**WORK TASK:** Look through the material below and copy exactly the lines from the line with "C2: 1.5uF (+5V, COM) -> 10nF (+5V, COM)" to the line with "U3: AP2112K -> XC6220", those two lines included.

**MATERIAL PROVIDED:**
*-*-*

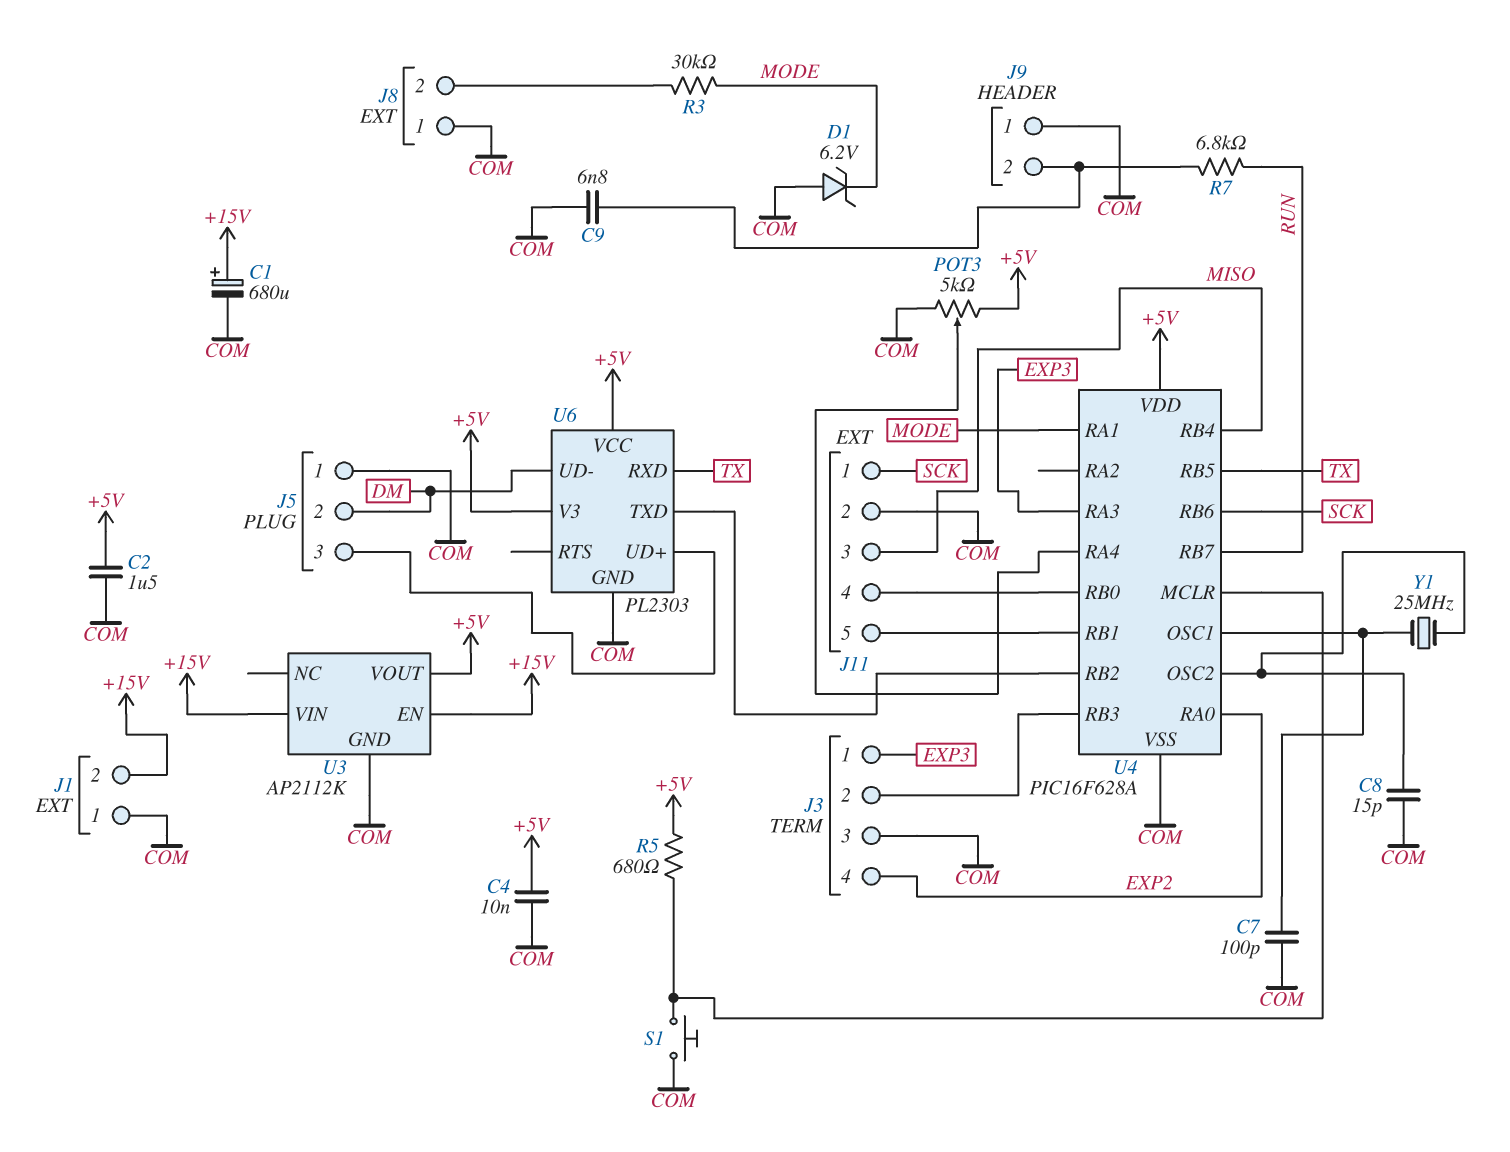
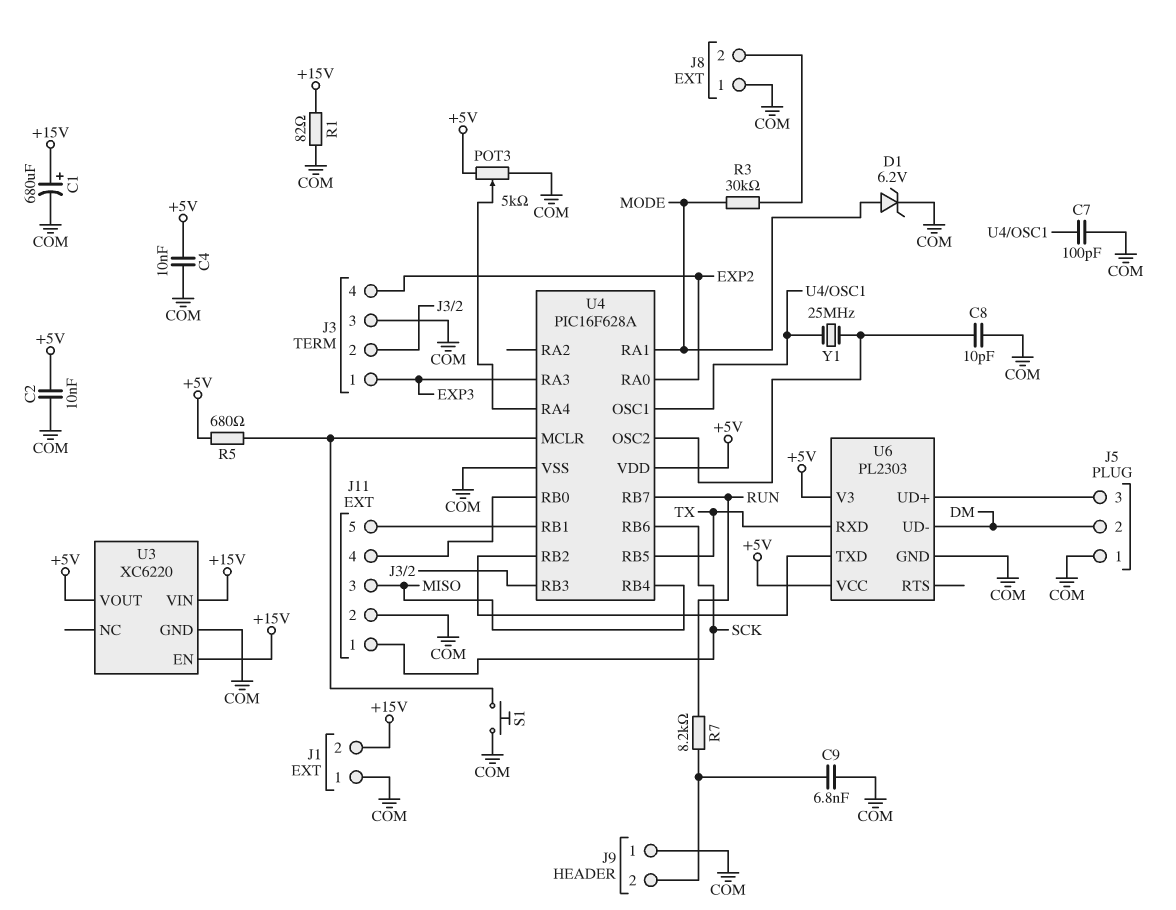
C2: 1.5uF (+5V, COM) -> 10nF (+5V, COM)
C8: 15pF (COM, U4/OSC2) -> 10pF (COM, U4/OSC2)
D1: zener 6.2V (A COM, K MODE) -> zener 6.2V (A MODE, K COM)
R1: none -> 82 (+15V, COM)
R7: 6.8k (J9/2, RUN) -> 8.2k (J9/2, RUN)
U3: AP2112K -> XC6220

*-*-*

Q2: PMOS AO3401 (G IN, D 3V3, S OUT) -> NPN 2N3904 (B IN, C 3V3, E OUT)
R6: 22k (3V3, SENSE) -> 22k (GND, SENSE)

*-*-*

**EXERCISE RESULT:**
C2: 1.5uF (+5V, COM) -> 10nF (+5V, COM)
C8: 15pF (COM, U4/OSC2) -> 10pF (COM, U4/OSC2)
D1: zener 6.2V (A COM, K MODE) -> zener 6.2V (A MODE, K COM)
R1: none -> 82 (+15V, COM)
R7: 6.8k (J9/2, RUN) -> 8.2k (J9/2, RUN)
U3: AP2112K -> XC6220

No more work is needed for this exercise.